### Description of the task
Pull out each line below that contains the string "kern".

########################################

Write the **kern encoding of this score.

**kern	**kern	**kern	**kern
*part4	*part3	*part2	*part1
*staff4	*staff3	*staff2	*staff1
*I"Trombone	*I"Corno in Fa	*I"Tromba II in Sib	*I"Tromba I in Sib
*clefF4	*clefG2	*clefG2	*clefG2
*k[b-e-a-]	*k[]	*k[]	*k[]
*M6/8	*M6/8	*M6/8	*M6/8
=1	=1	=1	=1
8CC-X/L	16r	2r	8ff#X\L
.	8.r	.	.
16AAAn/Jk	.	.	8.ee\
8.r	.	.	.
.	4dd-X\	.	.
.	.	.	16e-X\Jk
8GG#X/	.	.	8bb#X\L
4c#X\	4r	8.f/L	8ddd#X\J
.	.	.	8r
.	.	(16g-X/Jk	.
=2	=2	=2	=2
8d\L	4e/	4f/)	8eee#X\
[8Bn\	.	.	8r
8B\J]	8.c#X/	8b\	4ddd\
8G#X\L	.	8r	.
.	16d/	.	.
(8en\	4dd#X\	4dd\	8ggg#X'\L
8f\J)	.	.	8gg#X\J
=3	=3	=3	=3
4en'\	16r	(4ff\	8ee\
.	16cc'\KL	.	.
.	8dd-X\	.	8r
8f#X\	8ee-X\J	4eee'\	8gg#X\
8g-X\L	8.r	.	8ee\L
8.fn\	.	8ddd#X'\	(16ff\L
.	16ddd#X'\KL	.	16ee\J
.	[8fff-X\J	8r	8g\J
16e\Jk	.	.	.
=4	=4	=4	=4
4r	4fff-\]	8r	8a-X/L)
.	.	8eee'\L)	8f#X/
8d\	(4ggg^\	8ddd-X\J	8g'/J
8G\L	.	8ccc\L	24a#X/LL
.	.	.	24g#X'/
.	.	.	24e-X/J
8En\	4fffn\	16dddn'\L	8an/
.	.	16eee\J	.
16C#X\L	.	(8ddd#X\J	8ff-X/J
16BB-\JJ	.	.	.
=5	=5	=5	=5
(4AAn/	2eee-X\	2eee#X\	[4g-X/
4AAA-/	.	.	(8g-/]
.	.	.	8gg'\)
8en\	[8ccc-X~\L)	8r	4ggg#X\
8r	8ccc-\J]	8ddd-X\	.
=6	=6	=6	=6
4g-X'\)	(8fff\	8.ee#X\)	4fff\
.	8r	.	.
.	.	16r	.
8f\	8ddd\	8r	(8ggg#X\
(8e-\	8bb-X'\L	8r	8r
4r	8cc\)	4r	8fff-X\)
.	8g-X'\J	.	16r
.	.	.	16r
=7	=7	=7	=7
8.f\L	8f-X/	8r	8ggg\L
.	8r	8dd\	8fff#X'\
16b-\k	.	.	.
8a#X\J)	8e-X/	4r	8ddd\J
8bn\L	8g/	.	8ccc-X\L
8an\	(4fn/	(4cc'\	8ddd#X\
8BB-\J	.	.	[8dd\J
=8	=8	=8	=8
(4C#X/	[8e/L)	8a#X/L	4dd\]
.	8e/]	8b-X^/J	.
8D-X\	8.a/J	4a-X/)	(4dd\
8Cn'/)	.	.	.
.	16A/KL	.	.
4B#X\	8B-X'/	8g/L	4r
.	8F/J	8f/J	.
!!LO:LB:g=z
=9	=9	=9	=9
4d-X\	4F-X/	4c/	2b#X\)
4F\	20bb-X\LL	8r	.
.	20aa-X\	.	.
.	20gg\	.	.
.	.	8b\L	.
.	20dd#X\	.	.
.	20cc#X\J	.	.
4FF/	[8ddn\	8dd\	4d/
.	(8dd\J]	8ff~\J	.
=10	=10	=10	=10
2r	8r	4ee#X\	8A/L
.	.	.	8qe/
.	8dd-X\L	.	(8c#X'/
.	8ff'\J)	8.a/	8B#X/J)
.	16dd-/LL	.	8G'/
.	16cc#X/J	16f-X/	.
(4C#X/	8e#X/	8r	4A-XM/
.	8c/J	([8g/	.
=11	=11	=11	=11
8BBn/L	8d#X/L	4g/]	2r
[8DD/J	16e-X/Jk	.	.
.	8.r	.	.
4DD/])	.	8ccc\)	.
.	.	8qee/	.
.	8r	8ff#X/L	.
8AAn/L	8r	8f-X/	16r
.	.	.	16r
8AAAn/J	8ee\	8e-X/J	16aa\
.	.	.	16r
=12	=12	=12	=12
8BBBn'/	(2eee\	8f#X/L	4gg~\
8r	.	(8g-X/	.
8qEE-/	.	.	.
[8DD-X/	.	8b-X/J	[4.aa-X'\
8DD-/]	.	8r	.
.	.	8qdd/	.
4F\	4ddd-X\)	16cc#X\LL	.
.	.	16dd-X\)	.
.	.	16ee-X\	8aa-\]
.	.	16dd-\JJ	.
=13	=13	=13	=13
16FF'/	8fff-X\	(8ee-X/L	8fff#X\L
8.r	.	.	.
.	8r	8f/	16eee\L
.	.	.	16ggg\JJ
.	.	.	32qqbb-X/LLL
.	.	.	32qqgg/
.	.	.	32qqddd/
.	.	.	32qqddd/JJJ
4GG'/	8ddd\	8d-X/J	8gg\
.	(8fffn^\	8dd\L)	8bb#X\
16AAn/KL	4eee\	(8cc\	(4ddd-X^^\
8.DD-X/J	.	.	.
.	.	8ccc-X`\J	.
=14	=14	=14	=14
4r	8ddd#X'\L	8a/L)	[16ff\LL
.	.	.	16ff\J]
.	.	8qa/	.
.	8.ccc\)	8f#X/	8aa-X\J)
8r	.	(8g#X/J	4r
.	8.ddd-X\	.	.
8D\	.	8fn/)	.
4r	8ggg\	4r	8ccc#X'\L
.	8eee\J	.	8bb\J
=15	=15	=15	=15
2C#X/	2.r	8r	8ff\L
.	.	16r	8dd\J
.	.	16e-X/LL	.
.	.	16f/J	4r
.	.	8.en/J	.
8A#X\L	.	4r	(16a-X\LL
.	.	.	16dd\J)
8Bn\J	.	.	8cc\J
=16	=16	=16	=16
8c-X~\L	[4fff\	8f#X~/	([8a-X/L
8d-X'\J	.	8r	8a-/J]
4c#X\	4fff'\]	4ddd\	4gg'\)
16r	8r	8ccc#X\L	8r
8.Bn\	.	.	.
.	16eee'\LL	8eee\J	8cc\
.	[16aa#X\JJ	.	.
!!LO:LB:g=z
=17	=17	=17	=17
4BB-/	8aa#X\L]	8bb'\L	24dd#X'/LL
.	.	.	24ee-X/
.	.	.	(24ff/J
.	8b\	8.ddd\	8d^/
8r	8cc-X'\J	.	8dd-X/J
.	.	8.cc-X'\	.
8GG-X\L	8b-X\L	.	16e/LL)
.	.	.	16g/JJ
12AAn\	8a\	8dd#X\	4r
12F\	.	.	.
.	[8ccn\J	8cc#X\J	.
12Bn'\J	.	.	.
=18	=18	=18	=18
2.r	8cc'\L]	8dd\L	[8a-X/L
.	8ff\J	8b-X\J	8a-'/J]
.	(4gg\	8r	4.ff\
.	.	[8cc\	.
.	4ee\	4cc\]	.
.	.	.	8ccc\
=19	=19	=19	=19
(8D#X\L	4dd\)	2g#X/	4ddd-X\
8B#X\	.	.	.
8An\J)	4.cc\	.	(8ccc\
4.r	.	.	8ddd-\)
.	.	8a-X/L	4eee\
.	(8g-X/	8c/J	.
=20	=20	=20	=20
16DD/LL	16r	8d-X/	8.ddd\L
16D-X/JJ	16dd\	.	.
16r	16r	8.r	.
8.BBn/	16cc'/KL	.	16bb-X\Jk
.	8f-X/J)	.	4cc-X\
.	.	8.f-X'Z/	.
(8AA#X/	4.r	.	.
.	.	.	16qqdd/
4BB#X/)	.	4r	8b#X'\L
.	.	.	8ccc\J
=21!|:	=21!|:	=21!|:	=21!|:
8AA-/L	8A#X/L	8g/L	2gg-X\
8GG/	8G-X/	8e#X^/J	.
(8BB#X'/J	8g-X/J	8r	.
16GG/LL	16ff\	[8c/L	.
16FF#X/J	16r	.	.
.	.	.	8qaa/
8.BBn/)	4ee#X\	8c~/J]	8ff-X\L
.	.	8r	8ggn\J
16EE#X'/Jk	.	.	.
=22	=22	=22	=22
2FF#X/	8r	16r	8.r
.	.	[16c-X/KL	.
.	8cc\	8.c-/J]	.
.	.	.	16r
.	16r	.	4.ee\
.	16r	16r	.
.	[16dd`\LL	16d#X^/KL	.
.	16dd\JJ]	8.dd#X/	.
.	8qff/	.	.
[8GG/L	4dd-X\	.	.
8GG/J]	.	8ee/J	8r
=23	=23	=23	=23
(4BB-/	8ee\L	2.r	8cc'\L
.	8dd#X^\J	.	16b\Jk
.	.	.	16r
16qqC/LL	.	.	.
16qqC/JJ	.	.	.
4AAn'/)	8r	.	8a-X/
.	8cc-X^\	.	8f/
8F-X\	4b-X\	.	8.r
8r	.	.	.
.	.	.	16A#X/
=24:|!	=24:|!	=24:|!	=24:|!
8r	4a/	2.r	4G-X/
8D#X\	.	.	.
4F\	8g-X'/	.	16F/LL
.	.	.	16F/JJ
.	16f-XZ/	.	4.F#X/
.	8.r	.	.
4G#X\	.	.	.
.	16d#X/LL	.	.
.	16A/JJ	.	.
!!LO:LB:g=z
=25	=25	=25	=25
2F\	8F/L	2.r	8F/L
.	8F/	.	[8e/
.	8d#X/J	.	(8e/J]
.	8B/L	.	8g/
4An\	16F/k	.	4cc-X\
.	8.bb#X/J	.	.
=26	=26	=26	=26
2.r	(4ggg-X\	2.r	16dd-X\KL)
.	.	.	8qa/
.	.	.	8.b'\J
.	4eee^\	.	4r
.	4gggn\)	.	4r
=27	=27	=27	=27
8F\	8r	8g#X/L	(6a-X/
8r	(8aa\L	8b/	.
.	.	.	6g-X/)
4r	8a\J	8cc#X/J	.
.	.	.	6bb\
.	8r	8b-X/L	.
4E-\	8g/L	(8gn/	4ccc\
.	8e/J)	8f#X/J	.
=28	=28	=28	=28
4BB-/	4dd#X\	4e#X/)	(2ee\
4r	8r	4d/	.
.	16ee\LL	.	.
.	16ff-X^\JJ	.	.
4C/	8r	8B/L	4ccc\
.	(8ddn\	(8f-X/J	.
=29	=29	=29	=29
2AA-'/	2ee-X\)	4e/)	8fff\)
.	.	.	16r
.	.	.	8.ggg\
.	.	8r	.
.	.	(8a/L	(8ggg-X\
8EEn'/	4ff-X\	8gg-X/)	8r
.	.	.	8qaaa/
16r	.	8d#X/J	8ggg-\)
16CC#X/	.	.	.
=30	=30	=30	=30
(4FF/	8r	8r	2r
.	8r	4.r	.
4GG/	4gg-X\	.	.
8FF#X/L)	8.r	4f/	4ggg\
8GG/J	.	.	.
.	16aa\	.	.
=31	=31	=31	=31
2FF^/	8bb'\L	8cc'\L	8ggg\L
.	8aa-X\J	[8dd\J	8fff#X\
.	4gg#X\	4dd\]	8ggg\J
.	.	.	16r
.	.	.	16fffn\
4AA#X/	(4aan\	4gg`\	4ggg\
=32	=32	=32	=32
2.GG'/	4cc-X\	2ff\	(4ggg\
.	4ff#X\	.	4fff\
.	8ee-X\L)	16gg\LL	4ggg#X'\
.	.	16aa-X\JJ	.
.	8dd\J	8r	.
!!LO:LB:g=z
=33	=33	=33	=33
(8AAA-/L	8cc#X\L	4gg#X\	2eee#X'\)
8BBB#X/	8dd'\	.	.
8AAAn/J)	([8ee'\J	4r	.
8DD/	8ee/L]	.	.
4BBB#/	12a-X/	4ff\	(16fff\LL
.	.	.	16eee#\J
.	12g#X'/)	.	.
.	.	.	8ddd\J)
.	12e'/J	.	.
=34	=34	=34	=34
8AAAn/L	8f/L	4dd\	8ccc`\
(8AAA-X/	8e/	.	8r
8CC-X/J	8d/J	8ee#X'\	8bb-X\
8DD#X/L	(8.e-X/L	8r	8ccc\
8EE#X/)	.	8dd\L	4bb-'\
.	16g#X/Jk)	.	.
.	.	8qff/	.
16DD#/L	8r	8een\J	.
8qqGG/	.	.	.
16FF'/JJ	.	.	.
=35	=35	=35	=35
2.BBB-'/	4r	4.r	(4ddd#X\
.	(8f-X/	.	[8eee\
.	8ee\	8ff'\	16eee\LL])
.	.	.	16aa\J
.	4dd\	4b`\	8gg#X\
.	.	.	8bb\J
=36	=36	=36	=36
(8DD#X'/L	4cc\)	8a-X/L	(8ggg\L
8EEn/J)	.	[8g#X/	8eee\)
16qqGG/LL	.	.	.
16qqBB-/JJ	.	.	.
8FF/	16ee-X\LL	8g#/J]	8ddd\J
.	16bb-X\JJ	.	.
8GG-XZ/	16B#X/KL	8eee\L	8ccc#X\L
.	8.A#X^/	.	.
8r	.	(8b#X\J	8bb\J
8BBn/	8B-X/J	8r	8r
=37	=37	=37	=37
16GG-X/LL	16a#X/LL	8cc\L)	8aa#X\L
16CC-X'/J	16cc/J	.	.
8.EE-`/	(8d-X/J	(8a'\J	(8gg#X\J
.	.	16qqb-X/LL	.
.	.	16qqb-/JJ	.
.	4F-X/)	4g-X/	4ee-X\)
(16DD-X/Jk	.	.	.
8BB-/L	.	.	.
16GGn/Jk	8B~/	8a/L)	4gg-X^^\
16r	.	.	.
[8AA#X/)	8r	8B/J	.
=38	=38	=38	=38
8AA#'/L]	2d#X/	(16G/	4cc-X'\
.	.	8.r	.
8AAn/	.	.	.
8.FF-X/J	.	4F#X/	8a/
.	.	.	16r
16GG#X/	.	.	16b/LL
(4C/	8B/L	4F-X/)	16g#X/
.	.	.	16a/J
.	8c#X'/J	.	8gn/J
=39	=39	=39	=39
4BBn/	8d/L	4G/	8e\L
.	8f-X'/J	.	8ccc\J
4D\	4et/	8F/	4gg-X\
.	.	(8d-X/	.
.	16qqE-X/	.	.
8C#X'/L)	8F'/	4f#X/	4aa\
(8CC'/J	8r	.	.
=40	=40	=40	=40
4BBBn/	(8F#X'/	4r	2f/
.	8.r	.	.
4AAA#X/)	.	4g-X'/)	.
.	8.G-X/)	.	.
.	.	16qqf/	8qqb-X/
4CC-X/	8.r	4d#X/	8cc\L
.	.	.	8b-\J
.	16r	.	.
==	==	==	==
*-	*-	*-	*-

########################################

### Full answer
Write the **kern encoding of this score.
**kern	**kern	**kern	**kern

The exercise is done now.